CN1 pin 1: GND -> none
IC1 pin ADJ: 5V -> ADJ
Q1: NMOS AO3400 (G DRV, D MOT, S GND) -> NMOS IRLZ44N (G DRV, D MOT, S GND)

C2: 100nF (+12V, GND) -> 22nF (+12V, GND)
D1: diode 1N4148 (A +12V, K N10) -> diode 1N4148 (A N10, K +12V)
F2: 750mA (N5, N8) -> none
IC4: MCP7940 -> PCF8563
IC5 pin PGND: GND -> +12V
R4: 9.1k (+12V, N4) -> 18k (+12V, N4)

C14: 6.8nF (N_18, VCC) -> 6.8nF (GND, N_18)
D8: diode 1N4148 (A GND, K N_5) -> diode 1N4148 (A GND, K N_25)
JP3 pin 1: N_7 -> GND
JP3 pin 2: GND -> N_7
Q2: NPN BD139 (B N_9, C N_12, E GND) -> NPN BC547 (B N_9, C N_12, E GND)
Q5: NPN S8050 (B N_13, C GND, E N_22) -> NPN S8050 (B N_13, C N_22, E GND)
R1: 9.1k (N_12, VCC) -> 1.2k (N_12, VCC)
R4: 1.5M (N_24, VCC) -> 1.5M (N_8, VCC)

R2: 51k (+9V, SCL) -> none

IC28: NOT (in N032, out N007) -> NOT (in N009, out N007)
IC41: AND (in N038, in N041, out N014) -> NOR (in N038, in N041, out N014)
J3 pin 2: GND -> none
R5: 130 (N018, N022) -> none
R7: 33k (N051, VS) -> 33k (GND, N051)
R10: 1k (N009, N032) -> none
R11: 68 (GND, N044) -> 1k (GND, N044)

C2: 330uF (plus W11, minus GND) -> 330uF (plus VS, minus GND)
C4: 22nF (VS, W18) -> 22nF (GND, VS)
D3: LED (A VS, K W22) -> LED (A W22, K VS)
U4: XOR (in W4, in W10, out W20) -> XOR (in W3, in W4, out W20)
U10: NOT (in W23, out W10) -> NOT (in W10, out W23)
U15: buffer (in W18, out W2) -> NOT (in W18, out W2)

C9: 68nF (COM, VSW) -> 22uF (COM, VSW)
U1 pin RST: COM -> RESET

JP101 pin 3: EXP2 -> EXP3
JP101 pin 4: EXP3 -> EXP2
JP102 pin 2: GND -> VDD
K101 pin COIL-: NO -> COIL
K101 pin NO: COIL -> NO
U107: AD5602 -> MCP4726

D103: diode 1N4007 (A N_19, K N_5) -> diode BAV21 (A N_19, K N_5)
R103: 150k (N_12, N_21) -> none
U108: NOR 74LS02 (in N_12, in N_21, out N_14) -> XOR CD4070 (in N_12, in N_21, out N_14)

· · · · · · ·

Directions for this task
Set down, exactly and completely, all of the material.

Finished exercise
CN1 pin 1: GND -> none
IC1 pin ADJ: 5V -> ADJ
Q1: NMOS AO3400 (G DRV, D MOT, S GND) -> NMOS IRLZ44N (G DRV, D MOT, S GND)

C2: 100nF (+12V, GND) -> 22nF (+12V, GND)
D1: diode 1N4148 (A +12V, K N10) -> diode 1N4148 (A N10, K +12V)
F2: 750mA (N5, N8) -> none
IC4: MCP7940 -> PCF8563
IC5 pin PGND: GND -> +12V
R4: 9.1k (+12V, N4) -> 18k (+12V, N4)

C14: 6.8nF (N_18, VCC) -> 6.8nF (GND, N_18)
D8: diode 1N4148 (A GND, K N_5) -> diode 1N4148 (A GND, K N_25)
JP3 pin 1: N_7 -> GND
JP3 pin 2: GND -> N_7
Q2: NPN BD139 (B N_9, C N_12, E GND) -> NPN BC547 (B N_9, C N_12, E GND)
Q5: NPN S8050 (B N_13, C GND, E N_22) -> NPN S8050 (B N_13, C N_22, E GND)
R1: 9.1k (N_12, VCC) -> 1.2k (N_12, VCC)
R4: 1.5M (N_24, VCC) -> 1.5M (N_8, VCC)

R2: 51k (+9V, SCL) -> none

IC28: NOT (in N032, out N007) -> NOT (in N009, out N007)
IC41: AND (in N038, in N041, out N014) -> NOR (in N038, in N041, out N014)
J3 pin 2: GND -> none
R5: 130 (N018, N022) -> none
R7: 33k (N051, VS) -> 33k (GND, N051)
R10: 1k (N009, N032) -> none
R11: 68 (GND, N044) -> 1k (GND, N044)

C2: 330uF (plus W11, minus GND) -> 330uF (plus VS, minus GND)
C4: 22nF (VS, W18) -> 22nF (GND, VS)
D3: LED (A VS, K W22) -> LED (A W22, K VS)
U4: XOR (in W4, in W10, out W20) -> XOR (in W3, in W4, out W20)
U10: NOT (in W23, out W10) -> NOT (in W10, out W23)
U15: buffer (in W18, out W2) -> NOT (in W18, out W2)

C9: 68nF (COM, VSW) -> 22uF (COM, VSW)
U1 pin RST: COM -> RESET

JP101 pin 3: EXP2 -> EXP3
JP101 pin 4: EXP3 -> EXP2
JP102 pin 2: GND -> VDD
K101 pin COIL-: NO -> COIL
K101 pin NO: COIL -> NO
U107: AD5602 -> MCP4726

D103: diode 1N4007 (A N_19, K N_5) -> diode BAV21 (A N_19, K N_5)
R103: 150k (N_12, N_21) -> none
U108: NOR 74LS02 (in N_12, in N_21, out N_14) -> XOR CD4070 (in N_12, in N_21, out N_14)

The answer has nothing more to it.